_Aim of the exercise:_ Give back nothing but the number of lines in these entries that contain the word "RESET".
*****
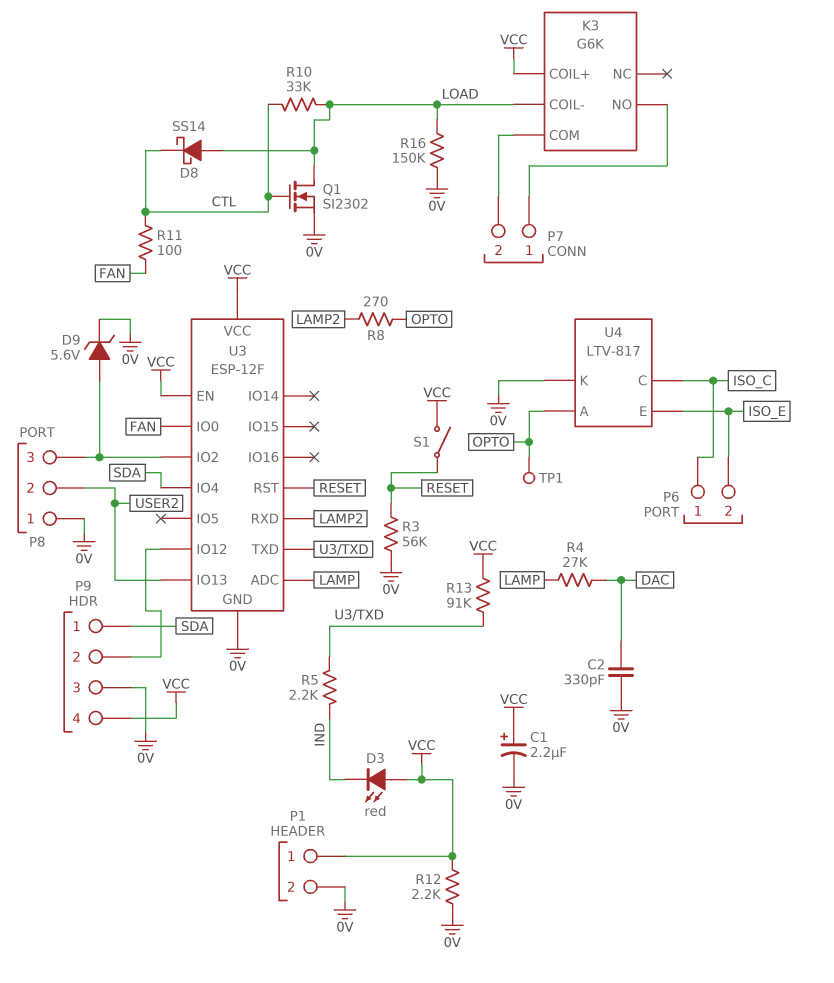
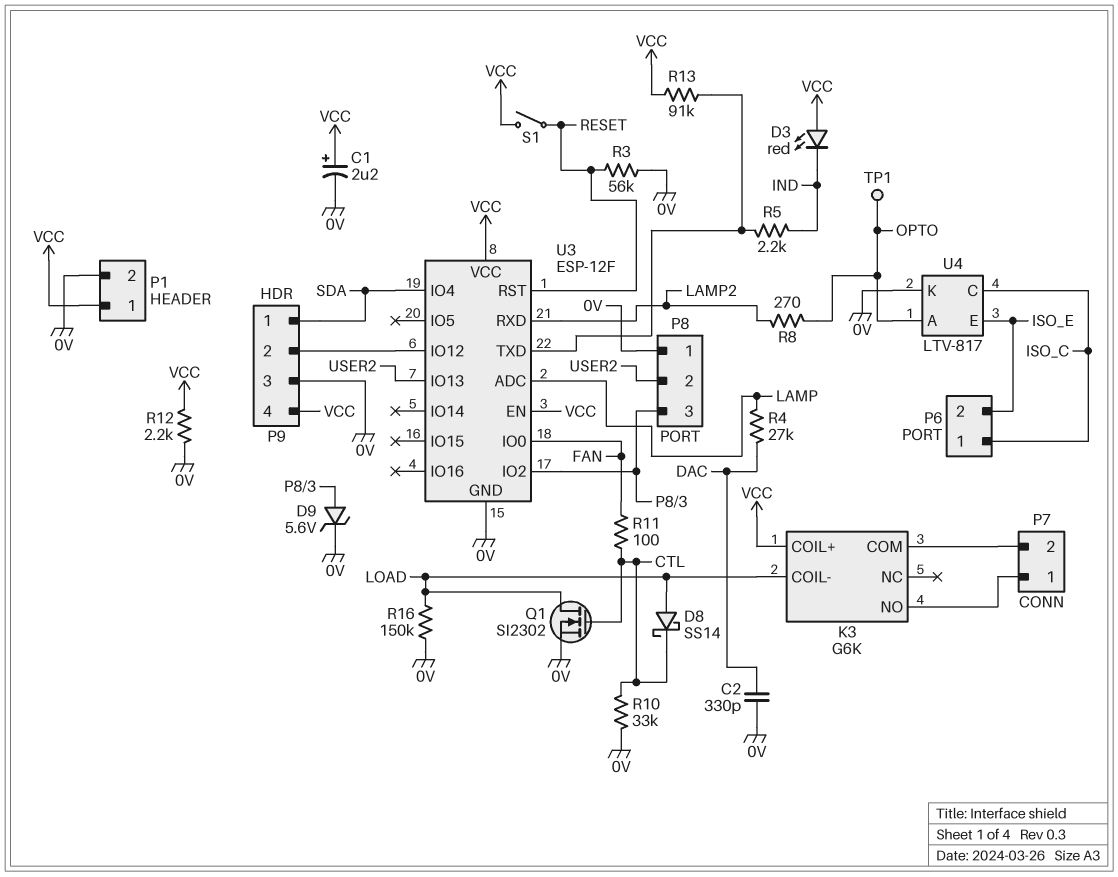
R10: 33k (CTL, LOAD) -> 33k (0V, CTL)

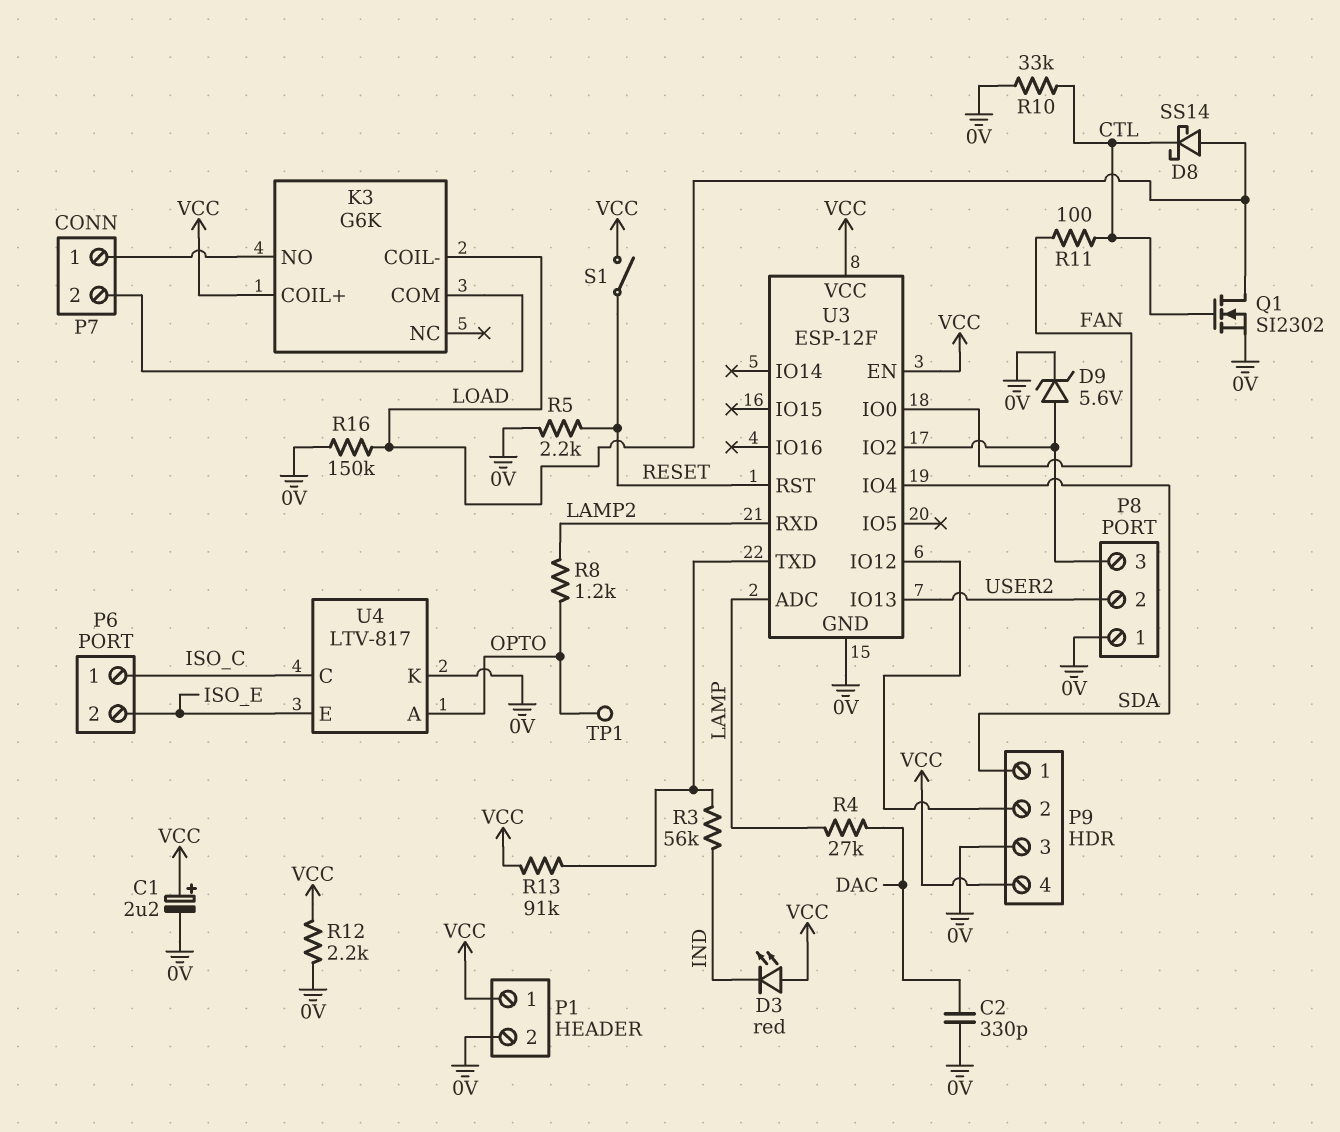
R3: 56k (0V, RESET) -> 56k (IND, U3/TXD)
R5: 2.2k (IND, U3/TXD) -> 2.2k (0V, RESET)
R8: 270 (LAMP2, OPTO) -> 1.2k (LAMP2, OPTO)

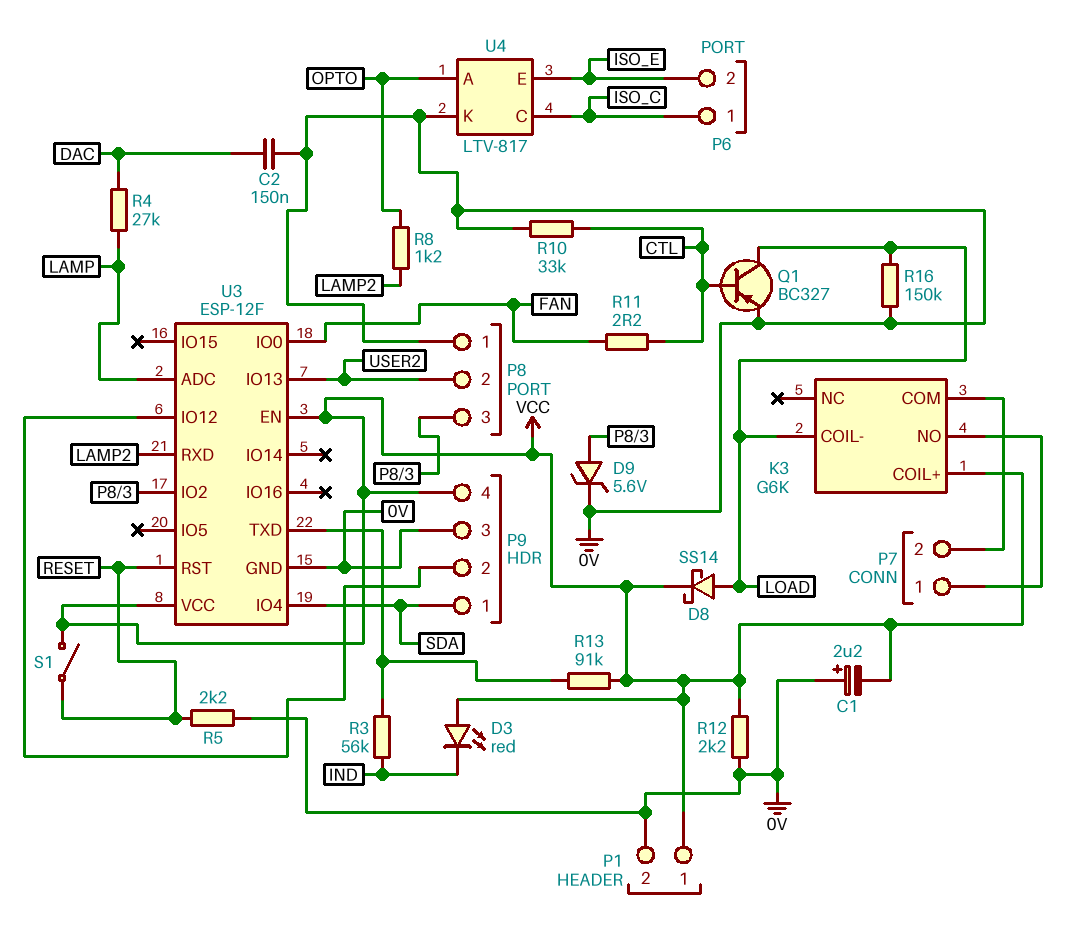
C1: 2.2uF (plus VCC, minus 0V) -> 2.2uF (plus 0V, minus VCC)
C2: 330pF (0V, DAC) -> 150nF (0V, DAC)
D8: schottky SS14 (A LOAD, K CTL) -> schottky SS14 (A LOAD, K VCC)
Q1: NMOS SI2302 (G CTL, D LOAD, S 0V) -> PNP BC327 (B CTL, C LOAD, E 0V)
R11: 100 (CTL, FAN) -> 2.2 (CTL, FAN)
TP1: test point (OPTO) -> none

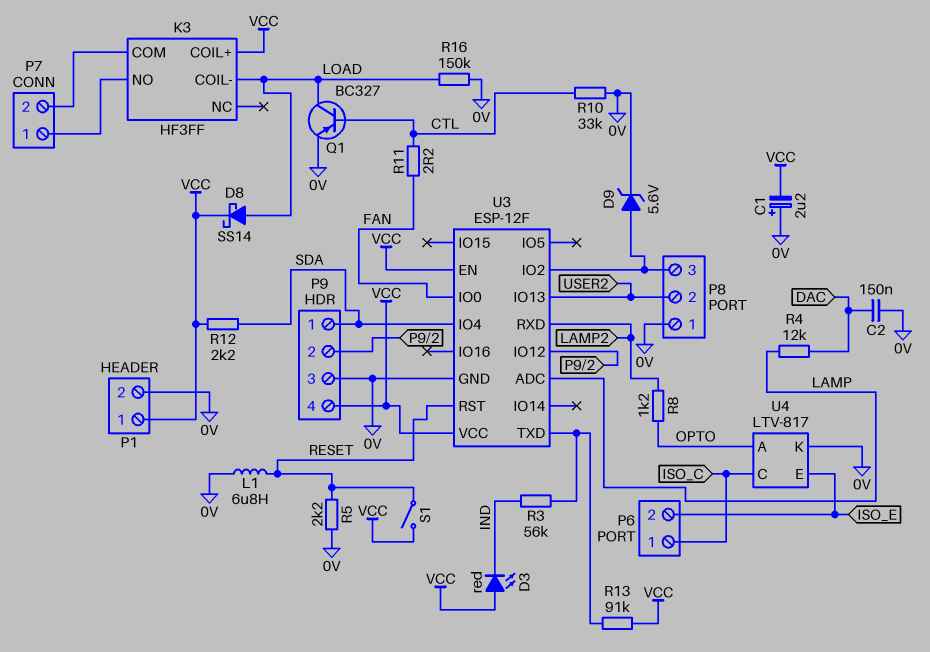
K3: G6K -> HF3FF
L1: none -> 6.8uH (0V, RESET)
R4: 27k (DAC, LAMP) -> 12k (DAC, LAMP)
R12: 2.2k (0V, VCC) -> 2.2k (SDA, VCC)

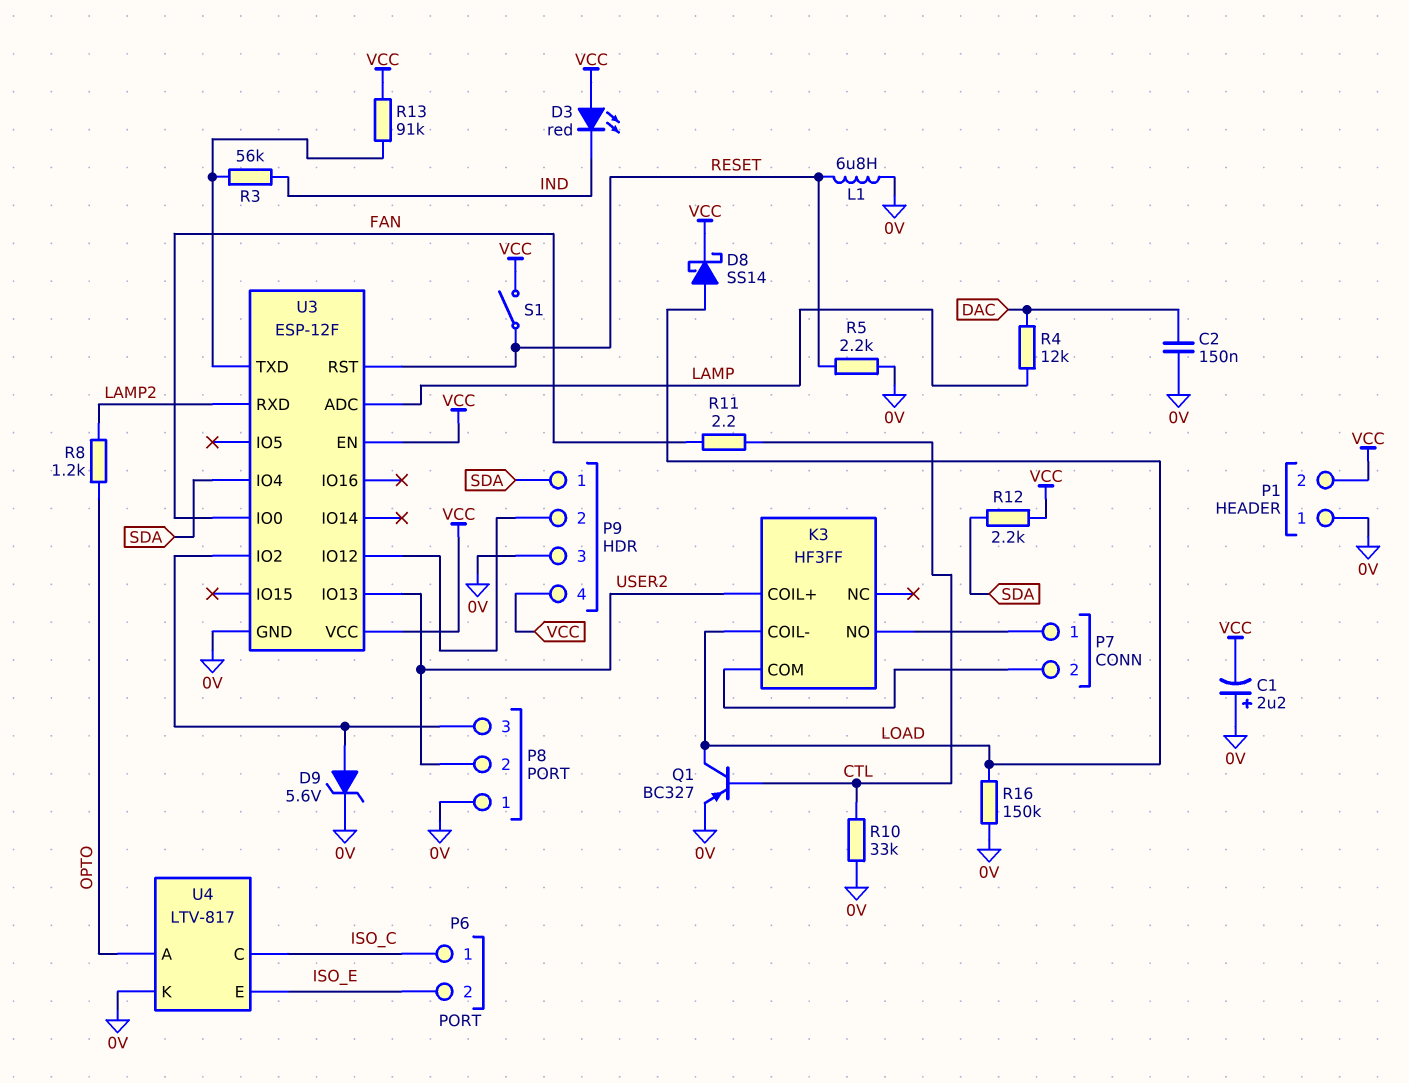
K3 pin COIL+: VCC -> USER2
P1 pin 1: VCC -> 0V
P1 pin 2: 0V -> VCC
*****
_Answer box:_ 3